#### [STATED GOAL]
Copy out every line of the records below that contains the string "acciaccatura".

◆ ◆ ◆ ◆

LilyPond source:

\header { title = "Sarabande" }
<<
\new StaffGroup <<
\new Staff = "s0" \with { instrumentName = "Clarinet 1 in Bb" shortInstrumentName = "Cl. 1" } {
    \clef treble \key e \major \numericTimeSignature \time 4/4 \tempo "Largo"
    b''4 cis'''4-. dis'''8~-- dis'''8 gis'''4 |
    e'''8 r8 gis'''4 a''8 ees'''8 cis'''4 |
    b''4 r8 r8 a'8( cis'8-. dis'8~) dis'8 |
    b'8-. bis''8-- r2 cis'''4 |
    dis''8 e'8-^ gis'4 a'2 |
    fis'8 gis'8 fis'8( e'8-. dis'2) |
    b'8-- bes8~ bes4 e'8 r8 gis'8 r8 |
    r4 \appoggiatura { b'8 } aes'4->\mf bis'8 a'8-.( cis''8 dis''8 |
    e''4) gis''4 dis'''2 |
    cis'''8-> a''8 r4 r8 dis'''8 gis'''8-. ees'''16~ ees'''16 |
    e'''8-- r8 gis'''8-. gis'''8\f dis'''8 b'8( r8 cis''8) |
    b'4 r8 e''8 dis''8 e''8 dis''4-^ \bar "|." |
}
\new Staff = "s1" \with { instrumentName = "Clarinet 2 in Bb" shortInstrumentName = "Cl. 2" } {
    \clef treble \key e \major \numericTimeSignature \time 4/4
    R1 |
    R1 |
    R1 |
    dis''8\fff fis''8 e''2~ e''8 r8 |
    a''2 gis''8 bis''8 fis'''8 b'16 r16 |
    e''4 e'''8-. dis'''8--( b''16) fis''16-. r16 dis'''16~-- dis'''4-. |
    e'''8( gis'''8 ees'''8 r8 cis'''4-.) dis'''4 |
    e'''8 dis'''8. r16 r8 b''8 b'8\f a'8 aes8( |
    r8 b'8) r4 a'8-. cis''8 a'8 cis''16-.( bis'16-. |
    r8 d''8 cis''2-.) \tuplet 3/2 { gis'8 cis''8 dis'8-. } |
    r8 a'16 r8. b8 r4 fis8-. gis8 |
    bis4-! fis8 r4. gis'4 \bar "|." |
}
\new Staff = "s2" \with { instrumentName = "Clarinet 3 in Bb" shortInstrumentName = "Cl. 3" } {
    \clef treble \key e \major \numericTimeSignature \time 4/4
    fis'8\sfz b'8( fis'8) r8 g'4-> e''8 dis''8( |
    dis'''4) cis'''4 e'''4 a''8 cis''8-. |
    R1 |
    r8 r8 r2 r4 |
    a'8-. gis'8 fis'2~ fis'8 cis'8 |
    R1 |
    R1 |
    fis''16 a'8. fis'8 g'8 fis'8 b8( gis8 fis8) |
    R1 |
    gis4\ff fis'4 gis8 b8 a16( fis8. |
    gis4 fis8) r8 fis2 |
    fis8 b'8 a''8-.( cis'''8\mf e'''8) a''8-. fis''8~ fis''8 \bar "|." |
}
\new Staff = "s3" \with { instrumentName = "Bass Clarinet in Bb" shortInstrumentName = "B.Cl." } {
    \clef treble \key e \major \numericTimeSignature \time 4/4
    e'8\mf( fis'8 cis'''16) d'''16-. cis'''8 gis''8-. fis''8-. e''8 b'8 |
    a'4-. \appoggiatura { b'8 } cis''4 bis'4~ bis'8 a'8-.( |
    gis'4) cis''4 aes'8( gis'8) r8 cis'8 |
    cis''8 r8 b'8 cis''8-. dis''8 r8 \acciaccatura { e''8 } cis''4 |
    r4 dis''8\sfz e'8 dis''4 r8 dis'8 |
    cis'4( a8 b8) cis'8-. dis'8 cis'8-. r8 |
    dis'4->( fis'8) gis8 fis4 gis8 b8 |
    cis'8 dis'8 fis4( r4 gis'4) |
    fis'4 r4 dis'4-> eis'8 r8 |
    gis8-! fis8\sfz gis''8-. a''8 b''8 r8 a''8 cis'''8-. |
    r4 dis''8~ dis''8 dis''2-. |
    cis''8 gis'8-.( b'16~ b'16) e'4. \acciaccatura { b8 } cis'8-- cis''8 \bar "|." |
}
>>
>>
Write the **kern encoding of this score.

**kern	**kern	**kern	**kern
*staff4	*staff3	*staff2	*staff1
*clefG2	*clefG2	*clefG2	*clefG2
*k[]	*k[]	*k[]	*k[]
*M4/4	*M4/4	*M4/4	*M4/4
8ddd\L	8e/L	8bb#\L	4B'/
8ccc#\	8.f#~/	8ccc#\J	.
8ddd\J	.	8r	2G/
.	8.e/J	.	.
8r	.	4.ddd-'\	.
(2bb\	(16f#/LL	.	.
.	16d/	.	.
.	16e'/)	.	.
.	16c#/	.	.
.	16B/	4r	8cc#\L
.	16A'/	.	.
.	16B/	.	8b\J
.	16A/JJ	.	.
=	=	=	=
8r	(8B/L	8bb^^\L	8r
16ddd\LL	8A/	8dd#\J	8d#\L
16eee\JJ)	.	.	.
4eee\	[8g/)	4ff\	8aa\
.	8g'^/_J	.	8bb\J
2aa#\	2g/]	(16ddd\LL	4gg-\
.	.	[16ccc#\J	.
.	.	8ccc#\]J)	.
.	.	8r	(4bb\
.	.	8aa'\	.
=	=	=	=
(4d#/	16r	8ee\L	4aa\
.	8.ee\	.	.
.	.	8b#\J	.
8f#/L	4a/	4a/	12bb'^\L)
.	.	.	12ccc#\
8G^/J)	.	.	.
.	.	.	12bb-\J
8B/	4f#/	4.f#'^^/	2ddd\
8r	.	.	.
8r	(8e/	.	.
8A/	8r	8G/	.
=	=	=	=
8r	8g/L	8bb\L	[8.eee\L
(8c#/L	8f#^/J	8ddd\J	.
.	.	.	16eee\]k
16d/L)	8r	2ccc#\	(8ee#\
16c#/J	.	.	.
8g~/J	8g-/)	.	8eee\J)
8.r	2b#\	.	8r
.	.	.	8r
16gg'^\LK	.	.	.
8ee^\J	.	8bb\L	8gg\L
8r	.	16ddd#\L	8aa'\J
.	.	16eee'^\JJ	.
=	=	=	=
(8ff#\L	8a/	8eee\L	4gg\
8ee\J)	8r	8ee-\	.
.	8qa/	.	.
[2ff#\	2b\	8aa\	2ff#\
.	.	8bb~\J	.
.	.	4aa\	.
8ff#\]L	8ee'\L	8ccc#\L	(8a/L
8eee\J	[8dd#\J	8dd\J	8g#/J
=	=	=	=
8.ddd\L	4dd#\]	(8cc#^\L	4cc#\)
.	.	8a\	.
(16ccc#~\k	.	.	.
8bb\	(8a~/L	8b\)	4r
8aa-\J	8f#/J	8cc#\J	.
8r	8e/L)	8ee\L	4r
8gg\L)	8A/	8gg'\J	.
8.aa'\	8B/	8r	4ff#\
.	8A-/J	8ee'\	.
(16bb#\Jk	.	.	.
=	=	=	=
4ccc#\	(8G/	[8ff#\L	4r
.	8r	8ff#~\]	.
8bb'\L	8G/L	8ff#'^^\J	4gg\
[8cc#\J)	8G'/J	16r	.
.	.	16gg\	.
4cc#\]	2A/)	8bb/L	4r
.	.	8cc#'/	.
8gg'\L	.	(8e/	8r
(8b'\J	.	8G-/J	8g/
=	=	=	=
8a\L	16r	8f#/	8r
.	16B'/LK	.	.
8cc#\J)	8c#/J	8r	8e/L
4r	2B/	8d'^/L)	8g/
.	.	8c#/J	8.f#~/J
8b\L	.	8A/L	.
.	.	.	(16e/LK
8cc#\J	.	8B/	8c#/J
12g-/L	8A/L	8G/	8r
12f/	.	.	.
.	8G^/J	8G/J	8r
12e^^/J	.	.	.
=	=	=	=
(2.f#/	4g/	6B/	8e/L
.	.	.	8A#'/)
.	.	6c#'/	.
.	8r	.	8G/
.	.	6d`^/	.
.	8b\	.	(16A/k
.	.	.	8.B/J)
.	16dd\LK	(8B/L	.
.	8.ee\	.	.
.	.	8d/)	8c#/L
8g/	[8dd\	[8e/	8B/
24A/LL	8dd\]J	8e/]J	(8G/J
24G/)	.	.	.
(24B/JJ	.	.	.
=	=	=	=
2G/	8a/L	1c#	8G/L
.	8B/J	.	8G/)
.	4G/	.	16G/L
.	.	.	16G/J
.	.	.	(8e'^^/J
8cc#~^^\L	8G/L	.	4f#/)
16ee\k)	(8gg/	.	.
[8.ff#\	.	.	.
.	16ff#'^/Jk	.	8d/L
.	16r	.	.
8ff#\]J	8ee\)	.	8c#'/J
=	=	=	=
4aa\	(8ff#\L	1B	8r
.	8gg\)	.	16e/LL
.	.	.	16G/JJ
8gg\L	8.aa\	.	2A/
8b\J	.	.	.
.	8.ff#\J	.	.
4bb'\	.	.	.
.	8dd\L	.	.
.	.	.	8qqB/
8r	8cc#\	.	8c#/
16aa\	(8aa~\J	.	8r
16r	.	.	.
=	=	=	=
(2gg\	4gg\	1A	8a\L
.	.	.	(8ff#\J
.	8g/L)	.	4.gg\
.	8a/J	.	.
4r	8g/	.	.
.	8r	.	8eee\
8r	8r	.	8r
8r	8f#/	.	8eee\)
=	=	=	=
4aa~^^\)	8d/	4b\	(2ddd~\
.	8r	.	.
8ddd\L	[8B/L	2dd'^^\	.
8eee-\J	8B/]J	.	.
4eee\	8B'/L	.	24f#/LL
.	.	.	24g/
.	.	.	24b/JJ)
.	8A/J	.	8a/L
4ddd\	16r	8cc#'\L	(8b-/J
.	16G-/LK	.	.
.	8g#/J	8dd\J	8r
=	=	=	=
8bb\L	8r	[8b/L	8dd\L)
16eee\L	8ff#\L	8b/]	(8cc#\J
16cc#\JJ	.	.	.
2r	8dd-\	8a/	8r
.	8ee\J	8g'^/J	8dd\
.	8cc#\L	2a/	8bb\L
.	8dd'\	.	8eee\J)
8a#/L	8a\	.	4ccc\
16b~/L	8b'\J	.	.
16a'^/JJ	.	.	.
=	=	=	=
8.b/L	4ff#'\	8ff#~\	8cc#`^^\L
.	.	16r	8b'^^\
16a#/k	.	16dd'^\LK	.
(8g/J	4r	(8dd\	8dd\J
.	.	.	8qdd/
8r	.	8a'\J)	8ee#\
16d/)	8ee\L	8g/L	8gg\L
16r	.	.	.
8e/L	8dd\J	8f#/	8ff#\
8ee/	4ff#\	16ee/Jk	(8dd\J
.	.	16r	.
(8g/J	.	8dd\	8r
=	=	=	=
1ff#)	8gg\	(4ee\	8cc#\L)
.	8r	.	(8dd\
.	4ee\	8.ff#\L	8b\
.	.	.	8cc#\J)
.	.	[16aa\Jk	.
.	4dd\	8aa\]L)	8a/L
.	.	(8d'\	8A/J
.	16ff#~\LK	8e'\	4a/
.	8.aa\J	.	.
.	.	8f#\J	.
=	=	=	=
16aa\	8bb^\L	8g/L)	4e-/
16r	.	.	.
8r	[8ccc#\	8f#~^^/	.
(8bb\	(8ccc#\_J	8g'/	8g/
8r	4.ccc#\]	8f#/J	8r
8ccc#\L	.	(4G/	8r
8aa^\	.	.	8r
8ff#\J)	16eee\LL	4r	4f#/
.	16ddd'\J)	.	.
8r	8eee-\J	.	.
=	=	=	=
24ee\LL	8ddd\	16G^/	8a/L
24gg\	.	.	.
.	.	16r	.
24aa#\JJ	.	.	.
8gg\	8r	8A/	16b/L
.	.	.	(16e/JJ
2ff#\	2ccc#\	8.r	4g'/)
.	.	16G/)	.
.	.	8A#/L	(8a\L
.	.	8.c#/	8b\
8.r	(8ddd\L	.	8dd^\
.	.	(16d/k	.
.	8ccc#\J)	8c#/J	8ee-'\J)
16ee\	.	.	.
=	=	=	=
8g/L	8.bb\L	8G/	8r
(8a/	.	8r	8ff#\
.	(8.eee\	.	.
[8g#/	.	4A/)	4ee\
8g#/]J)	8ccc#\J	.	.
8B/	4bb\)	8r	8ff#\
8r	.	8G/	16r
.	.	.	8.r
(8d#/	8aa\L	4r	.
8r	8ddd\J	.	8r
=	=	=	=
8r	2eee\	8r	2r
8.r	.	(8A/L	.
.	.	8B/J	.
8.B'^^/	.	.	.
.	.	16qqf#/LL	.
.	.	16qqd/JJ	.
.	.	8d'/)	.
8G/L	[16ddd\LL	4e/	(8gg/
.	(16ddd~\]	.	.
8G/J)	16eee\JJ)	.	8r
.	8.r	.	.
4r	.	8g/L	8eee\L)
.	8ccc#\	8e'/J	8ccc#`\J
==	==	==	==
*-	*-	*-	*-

◆ ◆ ◆ ◆

#### [EXERCISE SOLUTION]
    cis''8 r8 b'8 cis''8-. dis''8 r8 \acciaccatura { e''8 } cis''4 |
    cis''8 gis'8-.( b'16~ b'16) e'4. \acciaccatura { b8 } cis'8-- cis''8 \bar "|." |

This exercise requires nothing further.